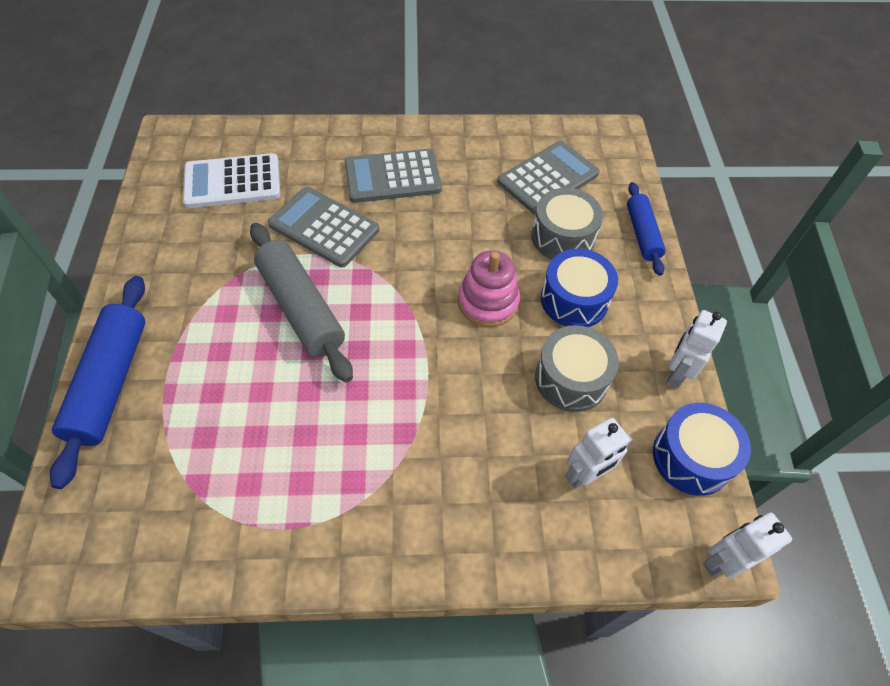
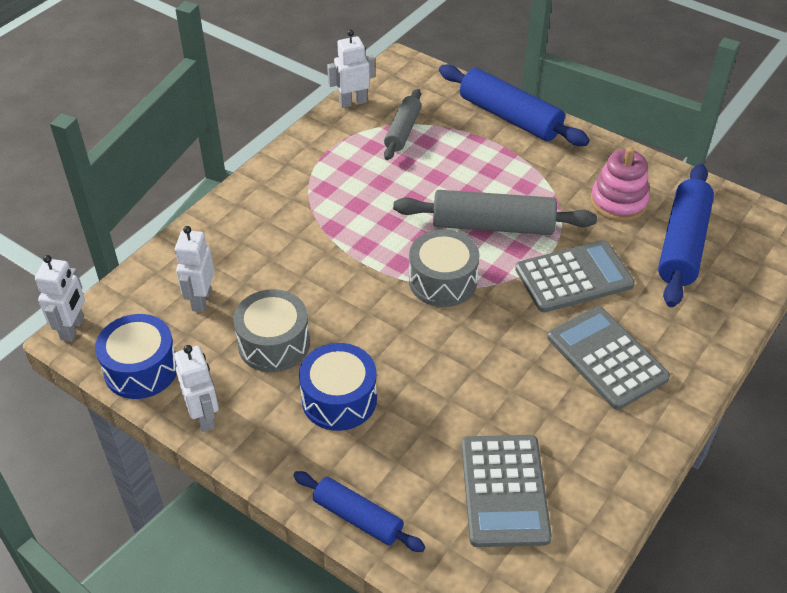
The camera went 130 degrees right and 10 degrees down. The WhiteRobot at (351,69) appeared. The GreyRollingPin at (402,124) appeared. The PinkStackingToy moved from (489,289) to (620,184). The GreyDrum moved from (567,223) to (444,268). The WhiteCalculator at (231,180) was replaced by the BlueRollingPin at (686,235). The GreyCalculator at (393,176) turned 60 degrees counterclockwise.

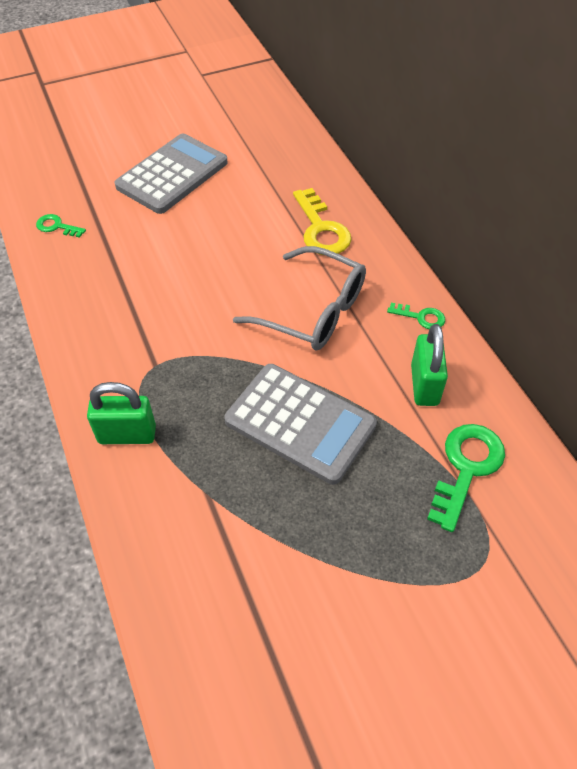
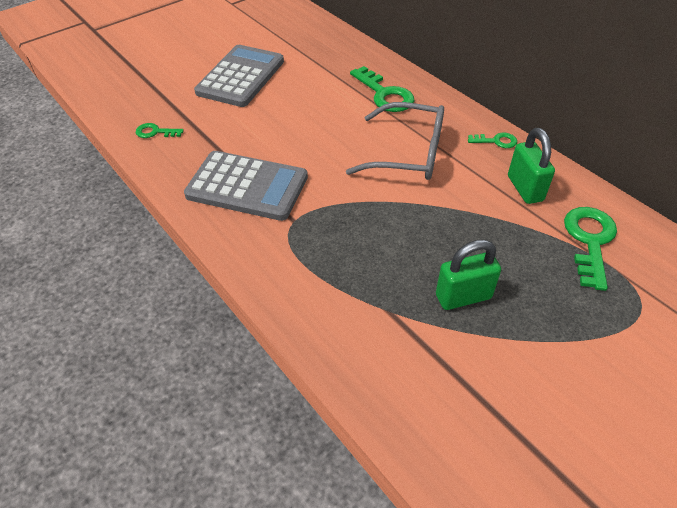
The camera went 15 degrees left and 5 degrees down. The GreenPadlock moved from (121,413) to (468,274). The GreyCalculator moved from (300,424) to (246,186). The YellowKey at (322,221) became the GreenKey at (382,89).

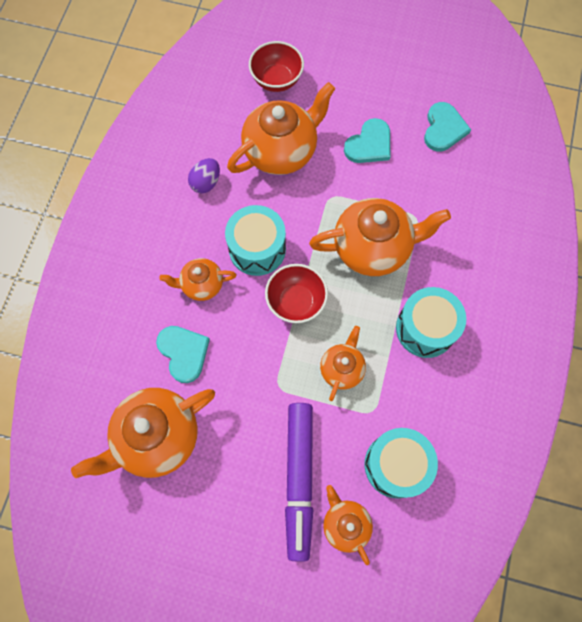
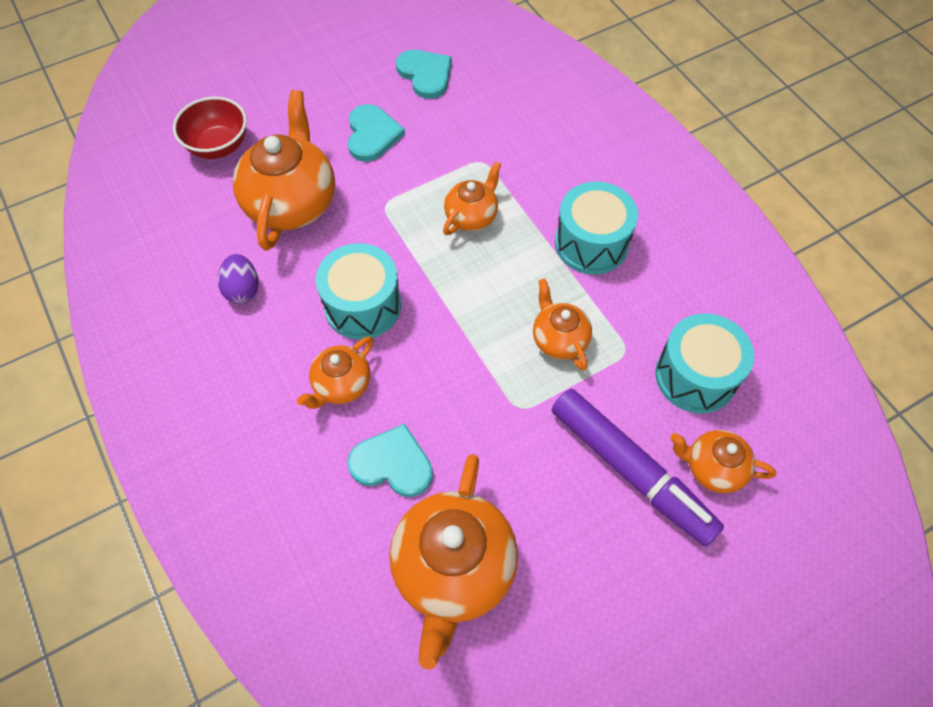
The camera went 45 degrees left and 10 degrees down. The RedBowl at (296,293) disappeared. The OrangeTeapot at (380,237) changed to 0.54 times the size.

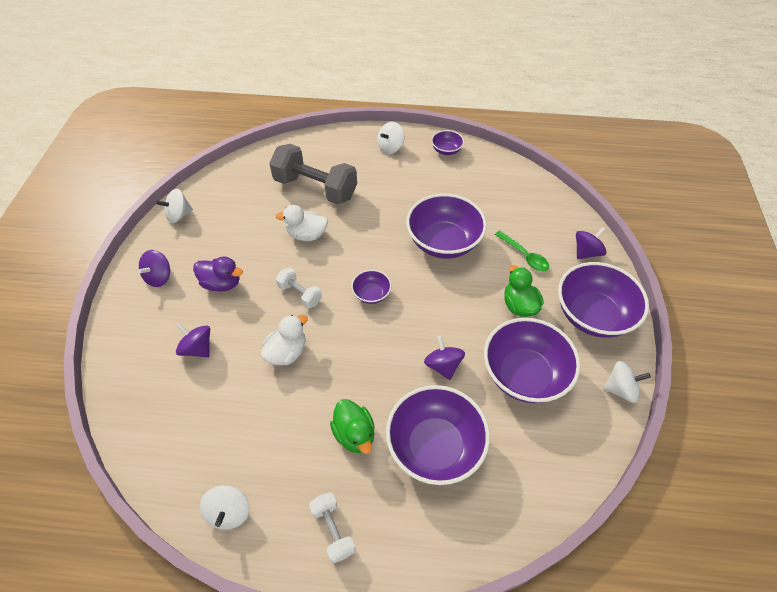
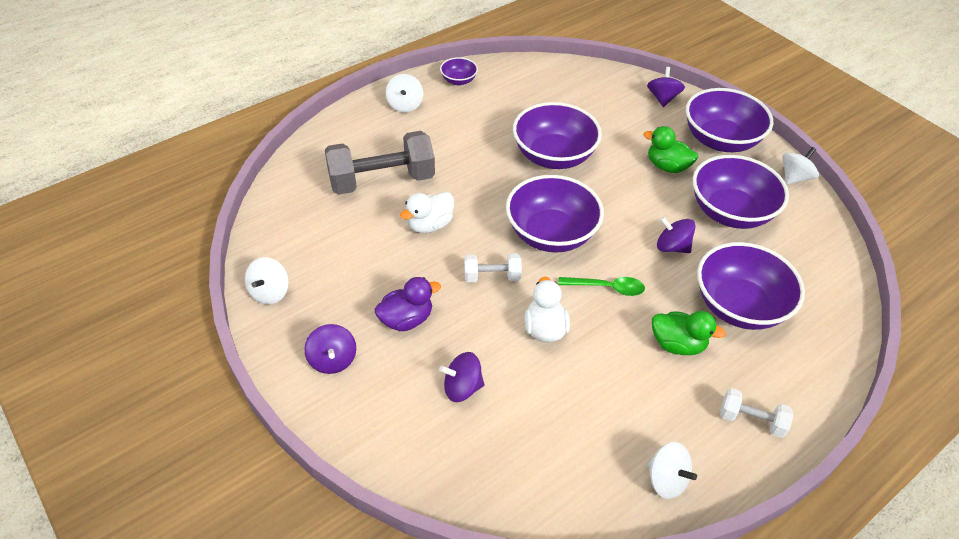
The camera went 45 degrees left and 5 degrees down. The GreenSpoon moved from (522,251) to (601,286). The PurpleBowl at (371,287) changed to 2.09 times the size.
┄┄┄┄┄┄┄┄┄┄
▶ [Task to carry out]: Restate the whole listing word for word. Omit the pictures.

▶ [Exercise solution]:
The camera went 130 degrees right and 10 degrees down. The WhiteRobot at (351,69) appeared. The GreyRollingPin at (402,124) appeared. The PinkStackingToy moved from (489,289) to (620,184). The GreyDrum moved from (567,223) to (444,268). The WhiteCalculator at (231,180) was replaced by the BlueRollingPin at (686,235). The GreyCalculator at (393,176) turned 60 degrees counterclockwise.

The camera went 15 degrees left and 5 degrees down. The GreenPadlock moved from (121,413) to (468,274). The GreyCalculator moved from (300,424) to (246,186). The YellowKey at (322,221) became the GreenKey at (382,89).

The camera went 45 degrees left and 10 degrees down. The RedBowl at (296,293) disappeared. The OrangeTeapot at (380,237) changed to 0.54 times the size.

The camera went 45 degrees left and 5 degrees down. The GreenSpoon moved from (522,251) to (601,286). The PurpleBowl at (371,287) changed to 2.09 times the size.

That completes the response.